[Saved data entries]
____
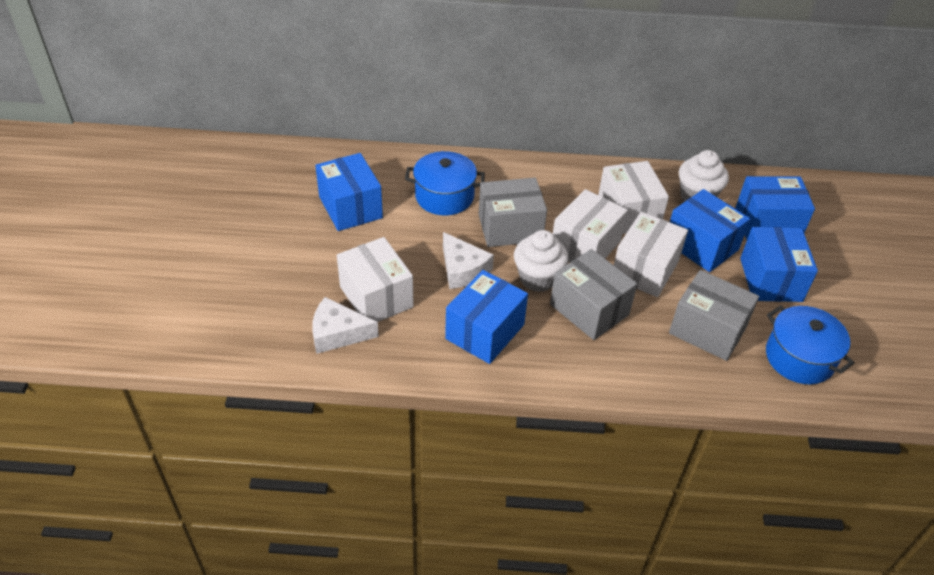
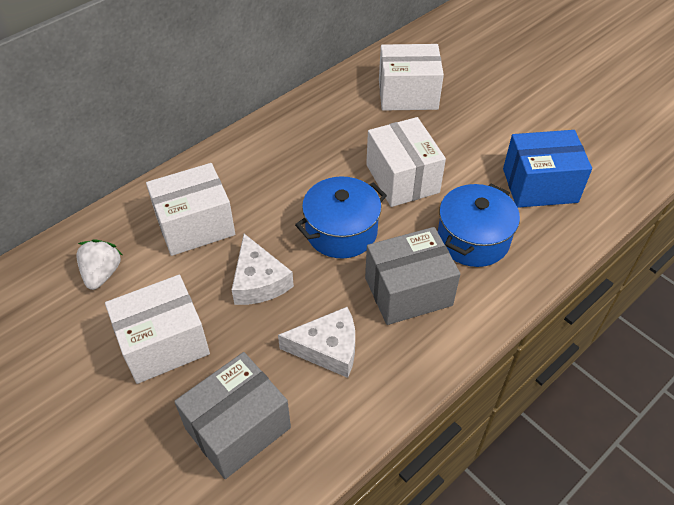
blue box: 5 -> 1
grey box: 3 -> 2
white cupcake: 2 -> 0
white strawberry: 0 -> 1

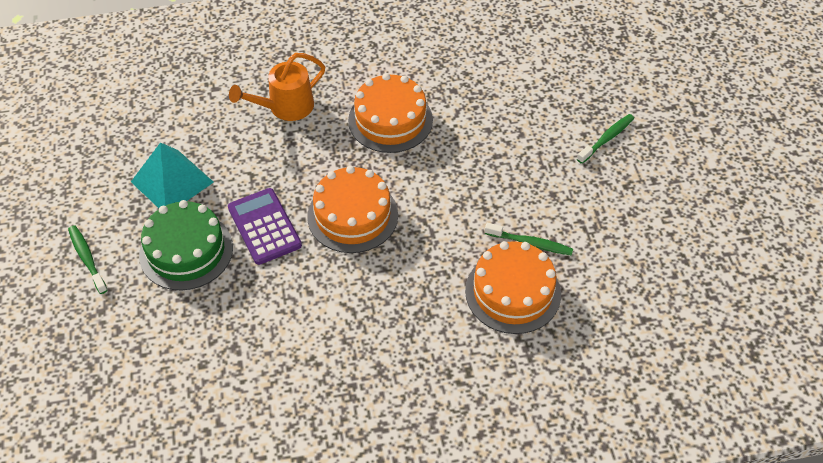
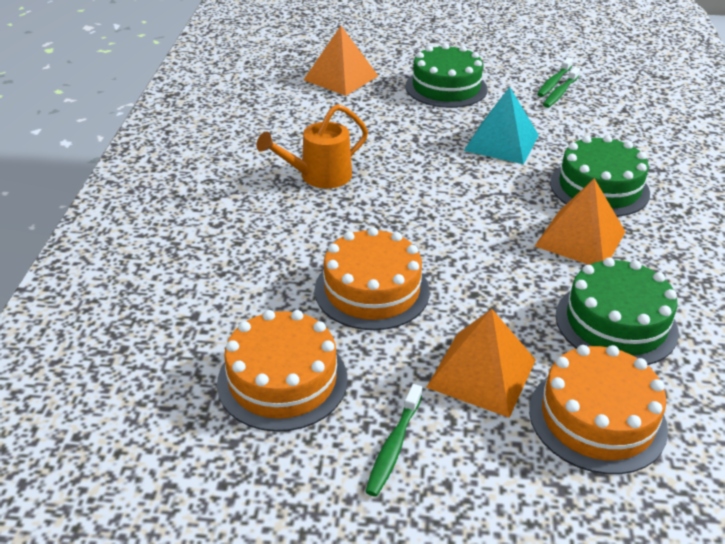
green cake: 1 -> 3
orange pyramid: 0 -> 3
purple calculator: 1 -> 0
____
▶ [ACTIVITY] Repeat the records in full, exactly as they appear, without the pictures.

▶ [SOLUTION TO THIS TASK]
blue box: 5 -> 1
grey box: 3 -> 2
white cupcake: 2 -> 0
white strawberry: 0 -> 1

green cake: 1 -> 3
orange pyramid: 0 -> 3
purple calculator: 1 -> 0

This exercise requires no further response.